→ **Exercise brief**
Retype every item below word for word, changing nothing.
□ □ □
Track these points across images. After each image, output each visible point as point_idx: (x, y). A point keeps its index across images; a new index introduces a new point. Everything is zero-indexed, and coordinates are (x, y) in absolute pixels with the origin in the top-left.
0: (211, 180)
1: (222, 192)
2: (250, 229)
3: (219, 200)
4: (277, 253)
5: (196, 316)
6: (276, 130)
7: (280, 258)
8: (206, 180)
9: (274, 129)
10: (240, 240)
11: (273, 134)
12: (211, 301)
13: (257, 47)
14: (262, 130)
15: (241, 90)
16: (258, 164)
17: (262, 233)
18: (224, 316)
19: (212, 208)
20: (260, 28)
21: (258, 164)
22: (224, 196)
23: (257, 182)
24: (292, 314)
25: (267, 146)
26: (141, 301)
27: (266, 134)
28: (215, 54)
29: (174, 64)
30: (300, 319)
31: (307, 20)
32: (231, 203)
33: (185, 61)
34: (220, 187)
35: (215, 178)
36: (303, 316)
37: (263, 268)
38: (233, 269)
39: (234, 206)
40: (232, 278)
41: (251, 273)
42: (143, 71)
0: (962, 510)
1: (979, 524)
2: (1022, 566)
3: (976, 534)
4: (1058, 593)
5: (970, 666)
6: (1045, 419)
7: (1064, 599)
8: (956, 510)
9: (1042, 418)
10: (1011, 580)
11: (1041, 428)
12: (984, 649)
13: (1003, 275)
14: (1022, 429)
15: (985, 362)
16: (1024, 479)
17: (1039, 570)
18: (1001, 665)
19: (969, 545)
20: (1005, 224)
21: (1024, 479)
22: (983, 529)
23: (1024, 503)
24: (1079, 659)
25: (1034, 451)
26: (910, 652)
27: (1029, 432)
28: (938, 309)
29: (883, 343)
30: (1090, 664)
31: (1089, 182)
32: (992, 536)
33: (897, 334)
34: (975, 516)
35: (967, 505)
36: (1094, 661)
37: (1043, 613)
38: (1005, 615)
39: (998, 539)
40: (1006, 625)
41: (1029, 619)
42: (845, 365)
□ □ □
→ **Result for this task**
Track these points across images. After each image, output each visible point as point_idx: (x, y). A point keeps its index across images; a new index introduces a new point. Everything is zero-indexed, and coordinates are (x, y) in absolute pixels with the origin in the top-left.
0: (211, 180)
1: (222, 192)
2: (250, 229)
3: (219, 200)
4: (277, 253)
5: (196, 316)
6: (276, 130)
7: (280, 258)
8: (206, 180)
9: (274, 129)
10: (240, 240)
11: (273, 134)
12: (211, 301)
13: (257, 47)
14: (262, 130)
15: (241, 90)
16: (258, 164)
17: (262, 233)
18: (224, 316)
19: (212, 208)
20: (260, 28)
21: (258, 164)
22: (224, 196)
23: (257, 182)
24: (292, 314)
25: (267, 146)
26: (141, 301)
27: (266, 134)
28: (215, 54)
29: (174, 64)
30: (300, 319)
31: (307, 20)
32: (231, 203)
33: (185, 61)
34: (220, 187)
35: (215, 178)
36: (303, 316)
37: (263, 268)
38: (233, 269)
39: (234, 206)
40: (232, 278)
41: (251, 273)
42: (143, 71)
0: (962, 510)
1: (979, 524)
2: (1022, 566)
3: (976, 534)
4: (1058, 593)
5: (970, 666)
6: (1045, 419)
7: (1064, 599)
8: (956, 510)
9: (1042, 418)
10: (1011, 580)
11: (1041, 428)
12: (984, 649)
13: (1003, 275)
14: (1022, 429)
15: (985, 362)
16: (1024, 479)
17: (1039, 570)
18: (1001, 665)
19: (969, 545)
20: (1005, 224)
21: (1024, 479)
22: (983, 529)
23: (1024, 503)
24: (1079, 659)
25: (1034, 451)
26: (910, 652)
27: (1029, 432)
28: (938, 309)
29: (883, 343)
30: (1090, 664)
31: (1089, 182)
32: (992, 536)
33: (897, 334)
34: (975, 516)
35: (967, 505)
36: (1094, 661)
37: (1043, 613)
38: (1005, 615)
39: (998, 539)
40: (1006, 625)
41: (1029, 619)
42: (845, 365)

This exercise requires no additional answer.